== Source data
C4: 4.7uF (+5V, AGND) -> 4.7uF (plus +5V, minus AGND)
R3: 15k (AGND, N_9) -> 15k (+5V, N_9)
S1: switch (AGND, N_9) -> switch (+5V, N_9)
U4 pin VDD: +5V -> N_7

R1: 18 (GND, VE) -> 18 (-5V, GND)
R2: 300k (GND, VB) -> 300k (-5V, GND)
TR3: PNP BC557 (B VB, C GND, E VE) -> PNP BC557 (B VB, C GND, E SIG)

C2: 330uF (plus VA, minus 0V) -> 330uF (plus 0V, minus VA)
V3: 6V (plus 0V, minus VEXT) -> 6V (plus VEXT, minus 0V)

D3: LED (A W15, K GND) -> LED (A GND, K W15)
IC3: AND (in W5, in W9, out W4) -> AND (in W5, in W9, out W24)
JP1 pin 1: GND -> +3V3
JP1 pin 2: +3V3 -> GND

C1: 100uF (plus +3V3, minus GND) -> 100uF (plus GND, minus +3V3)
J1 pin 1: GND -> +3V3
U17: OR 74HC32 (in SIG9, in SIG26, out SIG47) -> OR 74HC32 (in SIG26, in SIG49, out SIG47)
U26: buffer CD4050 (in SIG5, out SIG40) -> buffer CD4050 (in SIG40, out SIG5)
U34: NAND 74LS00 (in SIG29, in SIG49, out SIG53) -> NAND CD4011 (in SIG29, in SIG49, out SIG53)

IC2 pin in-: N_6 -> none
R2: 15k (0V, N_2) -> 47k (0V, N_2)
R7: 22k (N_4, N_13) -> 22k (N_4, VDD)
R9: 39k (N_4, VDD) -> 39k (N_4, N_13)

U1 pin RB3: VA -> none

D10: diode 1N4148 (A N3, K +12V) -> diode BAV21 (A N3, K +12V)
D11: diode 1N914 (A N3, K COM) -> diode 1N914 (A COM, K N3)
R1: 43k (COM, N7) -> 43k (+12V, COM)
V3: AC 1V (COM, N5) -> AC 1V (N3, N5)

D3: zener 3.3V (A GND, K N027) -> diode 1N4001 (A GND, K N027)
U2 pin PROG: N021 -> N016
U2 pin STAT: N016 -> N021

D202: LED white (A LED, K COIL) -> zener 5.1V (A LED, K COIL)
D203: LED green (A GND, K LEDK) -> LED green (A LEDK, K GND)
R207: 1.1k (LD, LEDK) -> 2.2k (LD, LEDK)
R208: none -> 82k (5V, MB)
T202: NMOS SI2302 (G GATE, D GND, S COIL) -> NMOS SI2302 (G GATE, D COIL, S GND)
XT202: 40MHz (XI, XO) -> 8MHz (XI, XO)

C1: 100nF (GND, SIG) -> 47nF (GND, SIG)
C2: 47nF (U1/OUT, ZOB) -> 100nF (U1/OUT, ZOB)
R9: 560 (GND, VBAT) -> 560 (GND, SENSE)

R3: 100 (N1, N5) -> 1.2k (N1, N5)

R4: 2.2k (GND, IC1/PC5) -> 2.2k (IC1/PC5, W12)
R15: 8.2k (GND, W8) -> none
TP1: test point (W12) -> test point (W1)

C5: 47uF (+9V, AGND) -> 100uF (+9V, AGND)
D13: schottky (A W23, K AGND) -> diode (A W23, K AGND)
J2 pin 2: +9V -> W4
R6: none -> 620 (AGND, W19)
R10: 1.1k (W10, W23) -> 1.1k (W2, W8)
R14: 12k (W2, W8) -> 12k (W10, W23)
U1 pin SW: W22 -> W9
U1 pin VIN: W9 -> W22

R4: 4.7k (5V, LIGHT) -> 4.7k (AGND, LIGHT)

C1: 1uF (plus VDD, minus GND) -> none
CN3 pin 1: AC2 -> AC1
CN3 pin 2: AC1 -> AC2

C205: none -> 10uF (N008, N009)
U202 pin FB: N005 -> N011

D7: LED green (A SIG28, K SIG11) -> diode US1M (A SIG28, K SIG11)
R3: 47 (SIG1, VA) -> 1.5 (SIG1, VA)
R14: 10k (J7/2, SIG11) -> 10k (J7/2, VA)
====
- **What needs to be done**: Your response must consist of the entries, reproduced exactly.

- **Written answer**:
C4: 4.7uF (+5V, AGND) -> 4.7uF (plus +5V, minus AGND)
R3: 15k (AGND, N_9) -> 15k (+5V, N_9)
S1: switch (AGND, N_9) -> switch (+5V, N_9)
U4 pin VDD: +5V -> N_7

R1: 18 (GND, VE) -> 18 (-5V, GND)
R2: 300k (GND, VB) -> 300k (-5V, GND)
TR3: PNP BC557 (B VB, C GND, E VE) -> PNP BC557 (B VB, C GND, E SIG)

C2: 330uF (plus VA, minus 0V) -> 330uF (plus 0V, minus VA)
V3: 6V (plus 0V, minus VEXT) -> 6V (plus VEXT, minus 0V)

D3: LED (A W15, K GND) -> LED (A GND, K W15)
IC3: AND (in W5, in W9, out W4) -> AND (in W5, in W9, out W24)
JP1 pin 1: GND -> +3V3
JP1 pin 2: +3V3 -> GND

C1: 100uF (plus +3V3, minus GND) -> 100uF (plus GND, minus +3V3)
J1 pin 1: GND -> +3V3
U17: OR 74HC32 (in SIG9, in SIG26, out SIG47) -> OR 74HC32 (in SIG26, in SIG49, out SIG47)
U26: buffer CD4050 (in SIG5, out SIG40) -> buffer CD4050 (in SIG40, out SIG5)
U34: NAND 74LS00 (in SIG29, in SIG49, out SIG53) -> NAND CD4011 (in SIG29, in SIG49, out SIG53)

IC2 pin in-: N_6 -> none
R2: 15k (0V, N_2) -> 47k (0V, N_2)
R7: 22k (N_4, N_13) -> 22k (N_4, VDD)
R9: 39k (N_4, VDD) -> 39k (N_4, N_13)

U1 pin RB3: VA -> none

D10: diode 1N4148 (A N3, K +12V) -> diode BAV21 (A N3, K +12V)
D11: diode 1N914 (A N3, K COM) -> diode 1N914 (A COM, K N3)
R1: 43k (COM, N7) -> 43k (+12V, COM)
V3: AC 1V (COM, N5) -> AC 1V (N3, N5)

D3: zener 3.3V (A GND, K N027) -> diode 1N4001 (A GND, K N027)
U2 pin PROG: N021 -> N016
U2 pin STAT: N016 -> N021

D202: LED white (A LED, K COIL) -> zener 5.1V (A LED, K COIL)
D203: LED green (A GND, K LEDK) -> LED green (A LEDK, K GND)
R207: 1.1k (LD, LEDK) -> 2.2k (LD, LEDK)
R208: none -> 82k (5V, MB)
T202: NMOS SI2302 (G GATE, D GND, S COIL) -> NMOS SI2302 (G GATE, D COIL, S GND)
XT202: 40MHz (XI, XO) -> 8MHz (XI, XO)

C1: 100nF (GND, SIG) -> 47nF (GND, SIG)
C2: 47nF (U1/OUT, ZOB) -> 100nF (U1/OUT, ZOB)
R9: 560 (GND, VBAT) -> 560 (GND, SENSE)

R3: 100 (N1, N5) -> 1.2k (N1, N5)

R4: 2.2k (GND, IC1/PC5) -> 2.2k (IC1/PC5, W12)
R15: 8.2k (GND, W8) -> none
TP1: test point (W12) -> test point (W1)

C5: 47uF (+9V, AGND) -> 100uF (+9V, AGND)
D13: schottky (A W23, K AGND) -> diode (A W23, K AGND)
J2 pin 2: +9V -> W4
R6: none -> 620 (AGND, W19)
R10: 1.1k (W10, W23) -> 1.1k (W2, W8)
R14: 12k (W2, W8) -> 12k (W10, W23)
U1 pin SW: W22 -> W9
U1 pin VIN: W9 -> W22

R4: 4.7k (5V, LIGHT) -> 4.7k (AGND, LIGHT)

C1: 1uF (plus VDD, minus GND) -> none
CN3 pin 1: AC2 -> AC1
CN3 pin 2: AC1 -> AC2

C205: none -> 10uF (N008, N009)
U202 pin FB: N005 -> N011

D7: LED green (A SIG28, K SIG11) -> diode US1M (A SIG28, K SIG11)
R3: 47 (SIG1, VA) -> 1.5 (SIG1, VA)
R14: 10k (J7/2, SIG11) -> 10k (J7/2, VA)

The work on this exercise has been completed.